ASSIGNMENT – Each entry is to be given again exactly; drop the images.

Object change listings
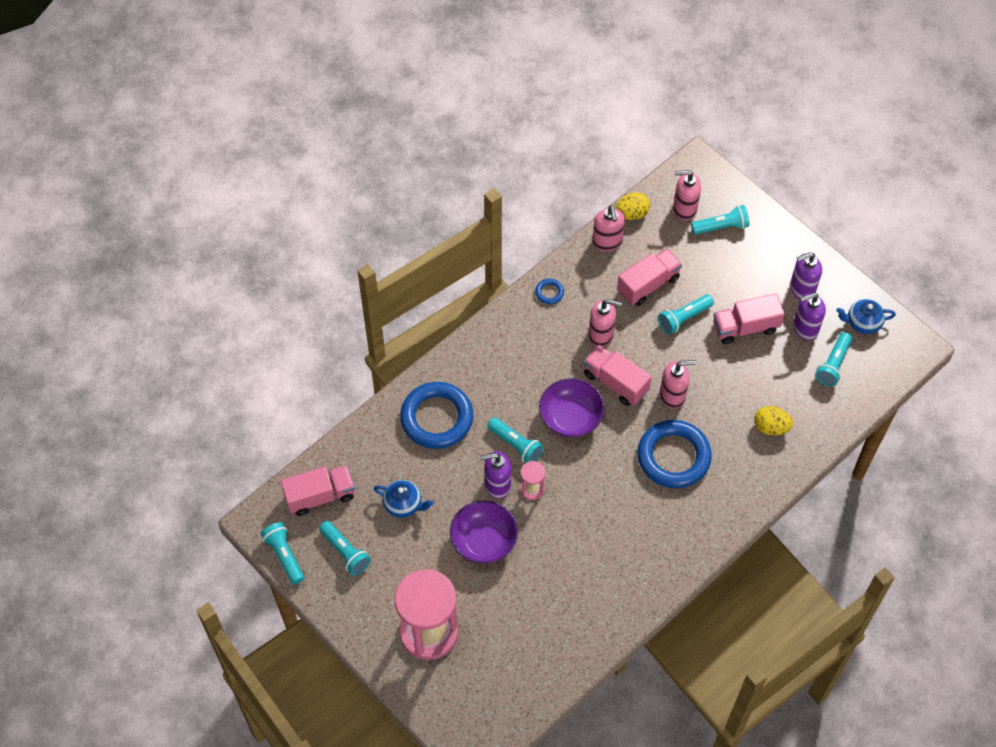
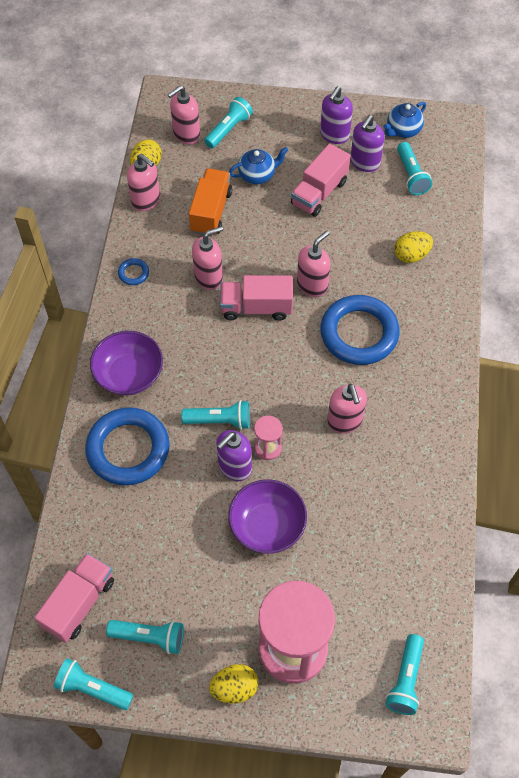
camera: 40 degrees left, 0 degrees up
blue teapot [373,480,434,518] -> blue teapot moved to [229,147,288,184]
purple bowl [539,378,605,438] -> purple bowl moved to [90,331,163,395]
pink truck [617,248,682,306] -> orange truck [189,168,232,236]
turquoise flashlight [658,294,714,334] -> turquoise flashlight moved to [385,634,424,715]
none -> yellow egg [209,664,258,704]
none -> pink soap dispenser [327,384,367,433]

EXERCISE SOLUTION –
camera: 40 degrees left, 0 degrees up
blue teapot [373,480,434,518] -> blue teapot moved to [229,147,288,184]
purple bowl [539,378,605,438] -> purple bowl moved to [90,331,163,395]
pink truck [617,248,682,306] -> orange truck [189,168,232,236]
turquoise flashlight [658,294,714,334] -> turquoise flashlight moved to [385,634,424,715]
none -> yellow egg [209,664,258,704]
none -> pink soap dispenser [327,384,367,433]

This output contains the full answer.